ASSIGNMENT:
Only the number is wanted: how many lines below contain "minus"?

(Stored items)

*** Begin section ***

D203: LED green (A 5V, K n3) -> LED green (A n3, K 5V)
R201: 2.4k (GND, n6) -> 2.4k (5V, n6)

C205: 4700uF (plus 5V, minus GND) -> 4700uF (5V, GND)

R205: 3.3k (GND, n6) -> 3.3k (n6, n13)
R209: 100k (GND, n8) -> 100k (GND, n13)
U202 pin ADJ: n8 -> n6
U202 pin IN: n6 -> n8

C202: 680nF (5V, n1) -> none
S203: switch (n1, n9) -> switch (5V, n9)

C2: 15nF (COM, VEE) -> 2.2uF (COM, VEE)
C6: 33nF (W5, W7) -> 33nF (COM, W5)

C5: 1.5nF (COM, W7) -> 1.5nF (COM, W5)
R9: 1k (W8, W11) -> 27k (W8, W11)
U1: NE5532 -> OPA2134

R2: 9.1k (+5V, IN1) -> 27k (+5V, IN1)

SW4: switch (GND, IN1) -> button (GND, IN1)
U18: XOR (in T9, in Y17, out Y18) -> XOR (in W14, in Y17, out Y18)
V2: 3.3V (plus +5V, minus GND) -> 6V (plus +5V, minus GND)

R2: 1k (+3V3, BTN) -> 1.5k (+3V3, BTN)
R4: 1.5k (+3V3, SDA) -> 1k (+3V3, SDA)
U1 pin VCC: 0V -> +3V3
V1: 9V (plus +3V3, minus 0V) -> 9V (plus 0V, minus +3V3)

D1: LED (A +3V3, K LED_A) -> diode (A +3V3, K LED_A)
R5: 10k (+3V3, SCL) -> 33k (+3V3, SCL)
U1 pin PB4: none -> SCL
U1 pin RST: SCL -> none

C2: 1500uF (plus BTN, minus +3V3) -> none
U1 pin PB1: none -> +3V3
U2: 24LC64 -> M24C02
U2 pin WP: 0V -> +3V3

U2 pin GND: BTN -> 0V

*** End section ***

SOLUTION TO THE EXERCISE:
4